* **ACTIVITY**:
What is expected is a word-for-word copy of all the entries.

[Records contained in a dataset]
..............................
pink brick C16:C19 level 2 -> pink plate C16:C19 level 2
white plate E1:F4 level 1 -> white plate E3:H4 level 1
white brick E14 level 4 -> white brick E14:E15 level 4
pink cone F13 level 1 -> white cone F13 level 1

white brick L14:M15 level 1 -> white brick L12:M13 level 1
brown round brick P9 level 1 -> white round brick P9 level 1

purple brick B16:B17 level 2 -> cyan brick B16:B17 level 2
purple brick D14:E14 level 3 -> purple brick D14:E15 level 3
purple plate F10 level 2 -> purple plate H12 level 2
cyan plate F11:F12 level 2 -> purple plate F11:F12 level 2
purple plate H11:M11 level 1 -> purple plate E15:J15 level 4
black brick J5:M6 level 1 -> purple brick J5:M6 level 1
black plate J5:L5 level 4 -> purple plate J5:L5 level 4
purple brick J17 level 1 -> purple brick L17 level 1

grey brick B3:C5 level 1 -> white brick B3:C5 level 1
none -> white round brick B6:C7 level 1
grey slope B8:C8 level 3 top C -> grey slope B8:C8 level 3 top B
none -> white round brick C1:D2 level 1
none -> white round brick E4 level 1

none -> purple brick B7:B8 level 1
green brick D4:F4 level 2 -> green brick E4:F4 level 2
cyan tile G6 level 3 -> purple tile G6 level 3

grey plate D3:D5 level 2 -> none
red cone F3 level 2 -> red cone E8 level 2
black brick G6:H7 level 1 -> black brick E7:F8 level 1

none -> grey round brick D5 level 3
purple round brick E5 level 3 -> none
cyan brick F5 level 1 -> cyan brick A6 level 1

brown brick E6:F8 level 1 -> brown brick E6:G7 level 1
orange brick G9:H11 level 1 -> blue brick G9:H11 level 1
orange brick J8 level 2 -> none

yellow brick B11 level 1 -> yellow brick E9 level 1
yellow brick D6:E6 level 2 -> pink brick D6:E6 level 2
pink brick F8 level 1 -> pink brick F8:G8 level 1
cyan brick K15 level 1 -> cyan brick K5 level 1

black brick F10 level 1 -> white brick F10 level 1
..............................
* **FINISHED EXERCISE**:
pink brick C16:C19 level 2 -> pink plate C16:C19 level 2
white plate E1:F4 level 1 -> white plate E3:H4 level 1
white brick E14 level 4 -> white brick E14:E15 level 4
pink cone F13 level 1 -> white cone F13 level 1

white brick L14:M15 level 1 -> white brick L12:M13 level 1
brown round brick P9 level 1 -> white round brick P9 level 1

purple brick B16:B17 level 2 -> cyan brick B16:B17 level 2
purple brick D14:E14 level 3 -> purple brick D14:E15 level 3
purple plate F10 level 2 -> purple plate H12 level 2
cyan plate F11:F12 level 2 -> purple plate F11:F12 level 2
purple plate H11:M11 level 1 -> purple plate E15:J15 level 4
black brick J5:M6 level 1 -> purple brick J5:M6 level 1
black plate J5:L5 level 4 -> purple plate J5:L5 level 4
purple brick J17 level 1 -> purple brick L17 level 1

grey brick B3:C5 level 1 -> white brick B3:C5 level 1
none -> white round brick B6:C7 level 1
grey slope B8:C8 level 3 top C -> grey slope B8:C8 level 3 top B
none -> white round brick C1:D2 level 1
none -> white round brick E4 level 1

none -> purple brick B7:B8 level 1
green brick D4:F4 level 2 -> green brick E4:F4 level 2
cyan tile G6 level 3 -> purple tile G6 level 3

grey plate D3:D5 level 2 -> none
red cone F3 level 2 -> red cone E8 level 2
black brick G6:H7 level 1 -> black brick E7:F8 level 1

none -> grey round brick D5 level 3
purple round brick E5 level 3 -> none
cyan brick F5 level 1 -> cyan brick A6 level 1

brown brick E6:F8 level 1 -> brown brick E6:G7 level 1
orange brick G9:H11 level 1 -> blue brick G9:H11 level 1
orange brick J8 level 2 -> none

yellow brick B11 level 1 -> yellow brick E9 level 1
yellow brick D6:E6 level 2 -> pink brick D6:E6 level 2
pink brick F8 level 1 -> pink brick F8:G8 level 1
cyan brick K15 level 1 -> cyan brick K5 level 1

black brick F10 level 1 -> white brick F10 level 1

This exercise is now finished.